WHAT YOU ARE ASKED TO DO
List the lines of this listing that hold the word "hourglass".

STUDY MATERIAL: Begin

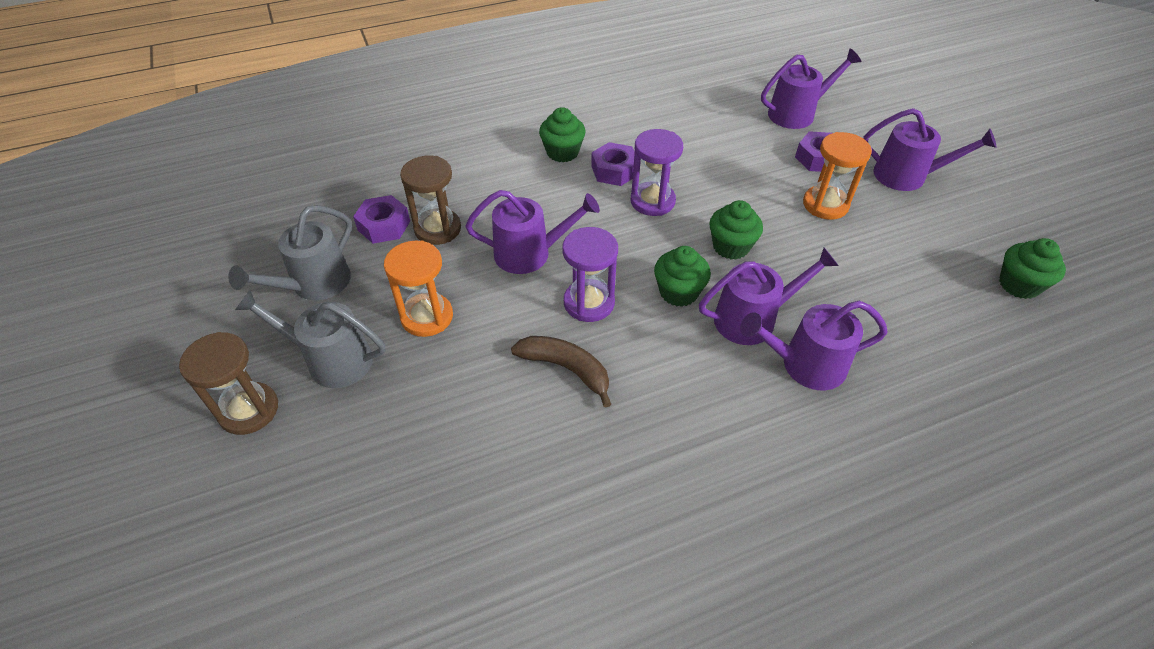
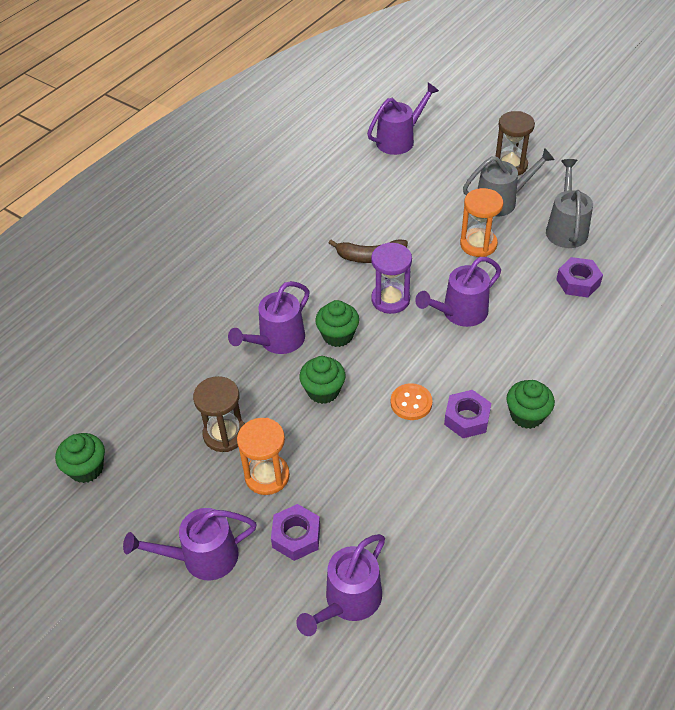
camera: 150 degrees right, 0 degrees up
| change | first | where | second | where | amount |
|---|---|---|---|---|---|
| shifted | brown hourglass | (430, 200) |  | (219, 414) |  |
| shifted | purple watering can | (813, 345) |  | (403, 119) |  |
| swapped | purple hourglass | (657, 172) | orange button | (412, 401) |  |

STUDY MATERIAL: End

WRITTEN SOLUTION
| shifted | brown hourglass | (430, 200) |  | (219, 414) |  |
| swapped | purple hourglass | (657, 172) | orange button | (412, 401) |  |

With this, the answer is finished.